(Data items)
########

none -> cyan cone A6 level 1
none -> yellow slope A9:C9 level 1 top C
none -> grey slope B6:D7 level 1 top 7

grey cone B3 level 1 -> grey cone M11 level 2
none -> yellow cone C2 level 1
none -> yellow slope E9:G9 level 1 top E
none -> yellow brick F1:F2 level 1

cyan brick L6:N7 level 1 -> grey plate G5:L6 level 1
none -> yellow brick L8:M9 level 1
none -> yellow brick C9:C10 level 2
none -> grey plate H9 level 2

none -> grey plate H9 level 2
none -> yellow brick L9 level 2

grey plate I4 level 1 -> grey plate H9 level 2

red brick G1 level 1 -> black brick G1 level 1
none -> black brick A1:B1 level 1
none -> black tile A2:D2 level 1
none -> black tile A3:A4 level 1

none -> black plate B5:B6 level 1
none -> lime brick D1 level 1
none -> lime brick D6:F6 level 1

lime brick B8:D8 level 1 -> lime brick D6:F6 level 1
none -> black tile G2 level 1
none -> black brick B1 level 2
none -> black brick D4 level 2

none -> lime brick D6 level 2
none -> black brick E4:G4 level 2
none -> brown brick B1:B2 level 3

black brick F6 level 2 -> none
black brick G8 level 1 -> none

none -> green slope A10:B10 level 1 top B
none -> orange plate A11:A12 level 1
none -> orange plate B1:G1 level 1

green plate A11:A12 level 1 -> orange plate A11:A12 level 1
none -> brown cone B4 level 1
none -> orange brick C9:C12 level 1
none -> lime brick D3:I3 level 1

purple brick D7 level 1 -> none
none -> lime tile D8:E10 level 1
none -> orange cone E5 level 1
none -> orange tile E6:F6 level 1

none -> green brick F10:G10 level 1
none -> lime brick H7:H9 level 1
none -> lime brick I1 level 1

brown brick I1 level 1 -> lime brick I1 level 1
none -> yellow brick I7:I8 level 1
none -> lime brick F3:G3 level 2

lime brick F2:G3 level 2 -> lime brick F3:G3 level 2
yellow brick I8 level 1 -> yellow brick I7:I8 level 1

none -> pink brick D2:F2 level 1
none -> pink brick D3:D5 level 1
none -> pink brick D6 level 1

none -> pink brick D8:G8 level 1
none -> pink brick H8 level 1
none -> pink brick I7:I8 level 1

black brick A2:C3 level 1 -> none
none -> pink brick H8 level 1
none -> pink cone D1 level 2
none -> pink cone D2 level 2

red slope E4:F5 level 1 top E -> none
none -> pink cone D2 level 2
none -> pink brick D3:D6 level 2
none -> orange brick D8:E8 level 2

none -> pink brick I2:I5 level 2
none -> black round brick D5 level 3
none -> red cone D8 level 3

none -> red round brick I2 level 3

########

▶ Problem
All the records above are to be reproduced exactly.

▶ Reply
none -> cyan cone A6 level 1
none -> yellow slope A9:C9 level 1 top C
none -> grey slope B6:D7 level 1 top 7

grey cone B3 level 1 -> grey cone M11 level 2
none -> yellow cone C2 level 1
none -> yellow slope E9:G9 level 1 top E
none -> yellow brick F1:F2 level 1

cyan brick L6:N7 level 1 -> grey plate G5:L6 level 1
none -> yellow brick L8:M9 level 1
none -> yellow brick C9:C10 level 2
none -> grey plate H9 level 2

none -> grey plate H9 level 2
none -> yellow brick L9 level 2

grey plate I4 level 1 -> grey plate H9 level 2

red brick G1 level 1 -> black brick G1 level 1
none -> black brick A1:B1 level 1
none -> black tile A2:D2 level 1
none -> black tile A3:A4 level 1

none -> black plate B5:B6 level 1
none -> lime brick D1 level 1
none -> lime brick D6:F6 level 1

lime brick B8:D8 level 1 -> lime brick D6:F6 level 1
none -> black tile G2 level 1
none -> black brick B1 level 2
none -> black brick D4 level 2

none -> lime brick D6 level 2
none -> black brick E4:G4 level 2
none -> brown brick B1:B2 level 3

black brick F6 level 2 -> none
black brick G8 level 1 -> none

none -> green slope A10:B10 level 1 top B
none -> orange plate A11:A12 level 1
none -> orange plate B1:G1 level 1

green plate A11:A12 level 1 -> orange plate A11:A12 level 1
none -> brown cone B4 level 1
none -> orange brick C9:C12 level 1
none -> lime brick D3:I3 level 1

purple brick D7 level 1 -> none
none -> lime tile D8:E10 level 1
none -> orange cone E5 level 1
none -> orange tile E6:F6 level 1

none -> green brick F10:G10 level 1
none -> lime brick H7:H9 level 1
none -> lime brick I1 level 1

brown brick I1 level 1 -> lime brick I1 level 1
none -> yellow brick I7:I8 level 1
none -> lime brick F3:G3 level 2

lime brick F2:G3 level 2 -> lime brick F3:G3 level 2
yellow brick I8 level 1 -> yellow brick I7:I8 level 1

none -> pink brick D2:F2 level 1
none -> pink brick D3:D5 level 1
none -> pink brick D6 level 1

none -> pink brick D8:G8 level 1
none -> pink brick H8 level 1
none -> pink brick I7:I8 level 1

black brick A2:C3 level 1 -> none
none -> pink brick H8 level 1
none -> pink cone D1 level 2
none -> pink cone D2 level 2

red slope E4:F5 level 1 top E -> none
none -> pink cone D2 level 2
none -> pink brick D3:D6 level 2
none -> orange brick D8:E8 level 2

none -> pink brick I2:I5 level 2
none -> black round brick D5 level 3
none -> red cone D8 level 3

none -> red round brick I2 level 3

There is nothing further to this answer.